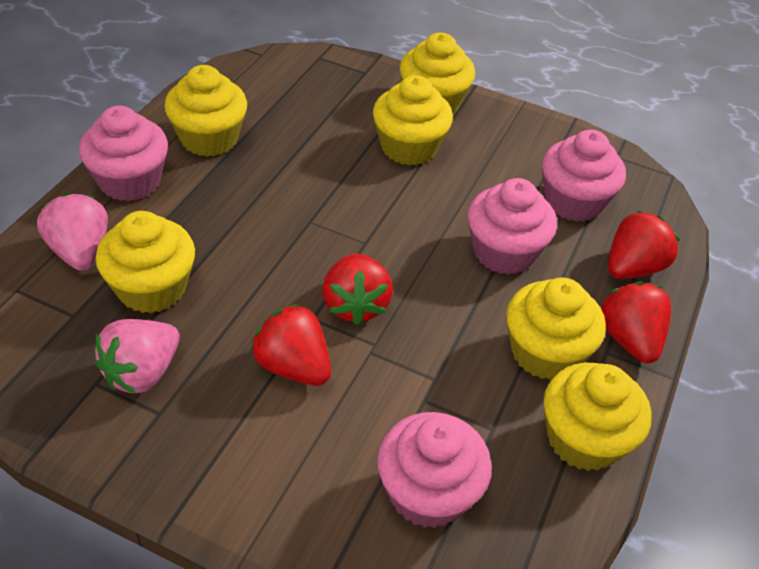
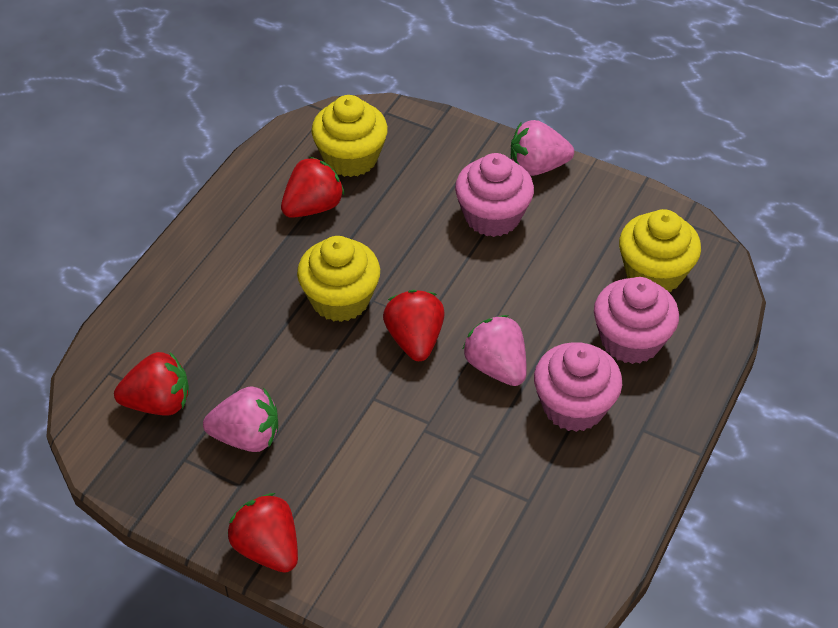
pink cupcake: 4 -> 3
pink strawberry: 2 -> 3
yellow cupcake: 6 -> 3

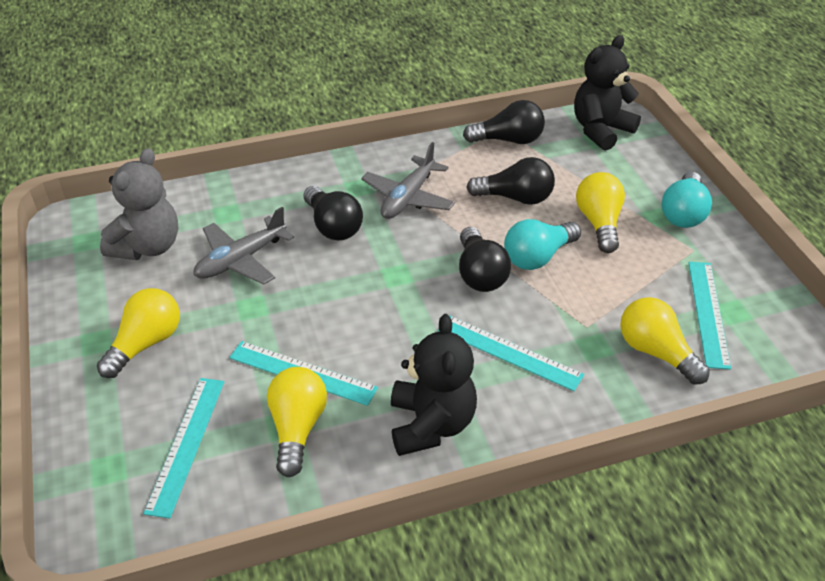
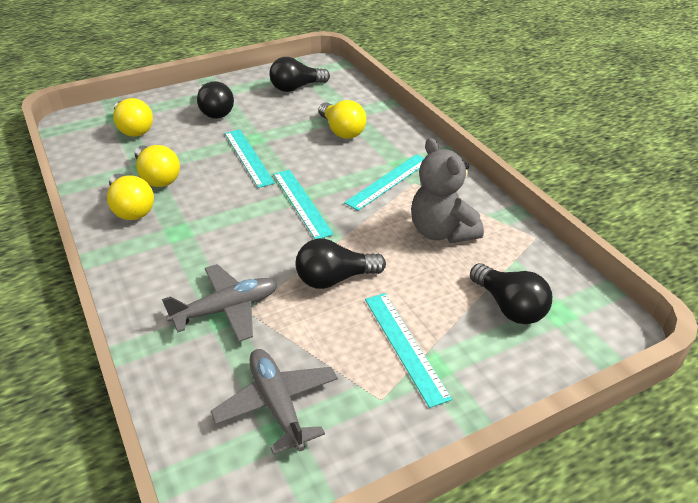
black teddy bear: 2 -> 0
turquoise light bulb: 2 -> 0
* * *
#### [What is needed]
Retype exactly, please, the span from the line holding "yellow cupcake: 6 -> 3" through the closing line of the data, both ends included, without the pictures.

#### [Output of the exercise]
yellow cupcake: 6 -> 3

black teddy bear: 2 -> 0
turquoise light bulb: 2 -> 0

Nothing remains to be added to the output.